Exercise goal: Among the lines below, how many have the word "moved"? The reply is that number alone.

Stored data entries
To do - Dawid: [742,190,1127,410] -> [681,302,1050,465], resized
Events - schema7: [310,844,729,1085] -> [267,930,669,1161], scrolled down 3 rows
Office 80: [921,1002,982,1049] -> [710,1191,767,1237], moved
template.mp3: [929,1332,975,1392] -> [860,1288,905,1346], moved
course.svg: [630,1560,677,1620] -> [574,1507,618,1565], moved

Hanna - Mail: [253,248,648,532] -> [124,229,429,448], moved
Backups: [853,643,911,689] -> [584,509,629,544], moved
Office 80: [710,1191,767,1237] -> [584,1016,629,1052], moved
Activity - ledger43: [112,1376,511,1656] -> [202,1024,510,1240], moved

Task solution: 7